## [Assignment]
Leave out every picture, and output exactly the lines from the line containing "(835, 494) = (172, 230): orange" through the last line of the data.

## [Exercise material]
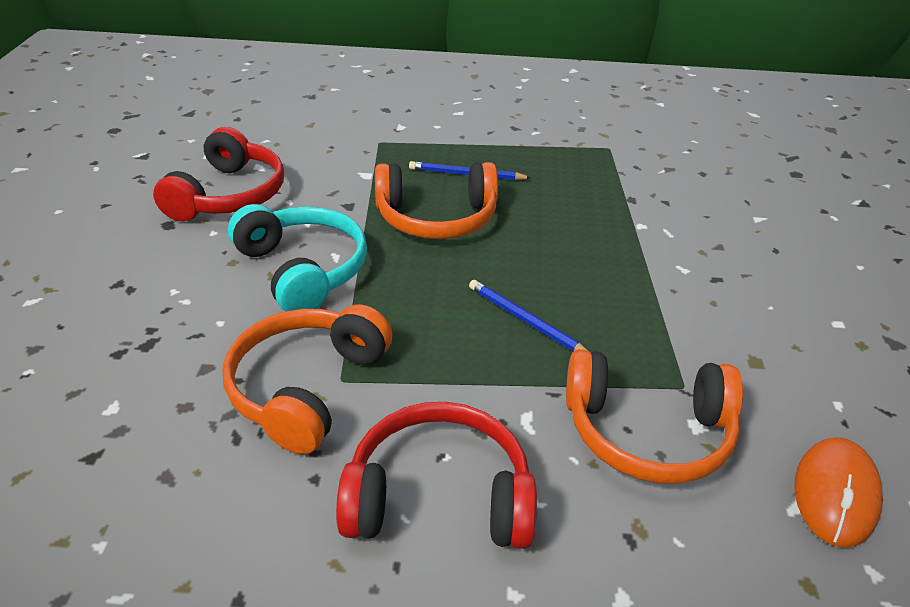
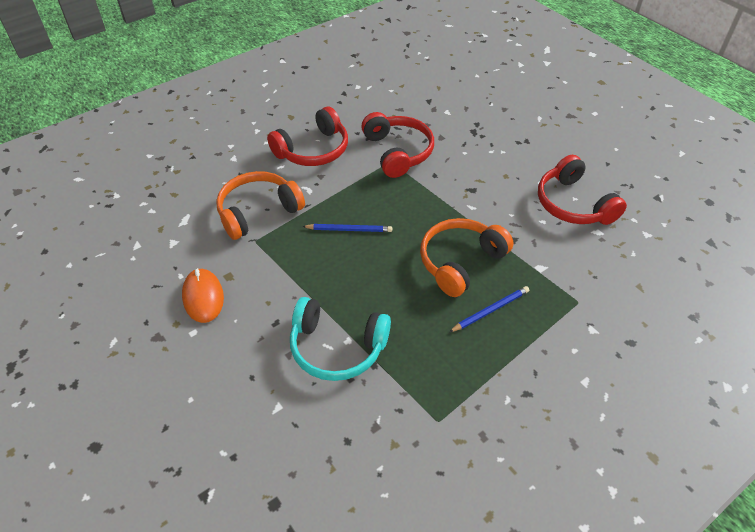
camera: 140 degrees right, 10 degrees up
(302, 270) = (473, 191): turquoise headphones -> turquoise headphones (337, 347)
(307, 388) = (397, 152): orange headphones -> red headphones
(835, 494) = (172, 230): orange mouse -> orange mouse (203, 297)

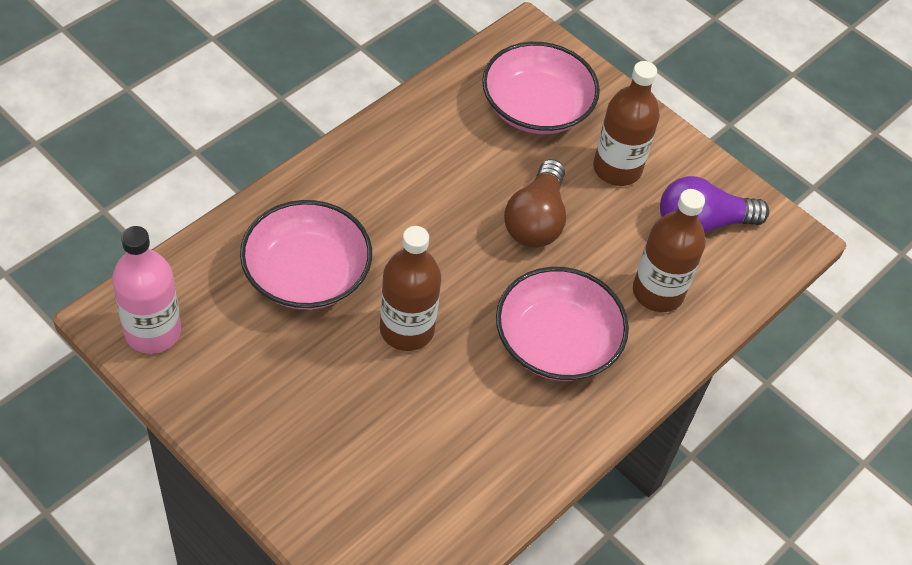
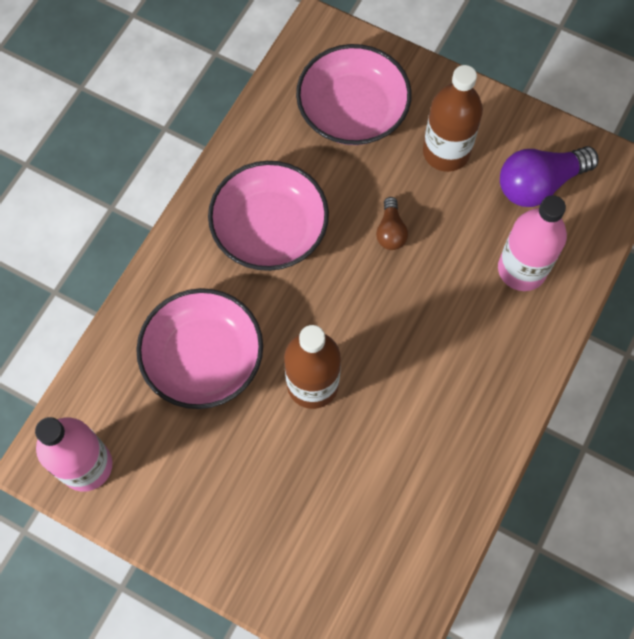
camera: 10 degrees left, 15 degrees up
(536, 220) = (390, 231): brown light bulb -> brown light bulb, size x0.54
(556, 342) = (449, 351): pink bowl -> pink bowl (269, 229)
(658, 292) = (522, 269): brown bottle -> pink bottle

## [Problem solution]
(835, 494) = (172, 230): orange mouse -> orange mouse (203, 297)

camera: 10 degrees left, 15 degrees up
(536, 220) = (390, 231): brown light bulb -> brown light bulb, size x0.54
(556, 342) = (449, 351): pink bowl -> pink bowl (269, 229)
(658, 292) = (522, 269): brown bottle -> pink bottle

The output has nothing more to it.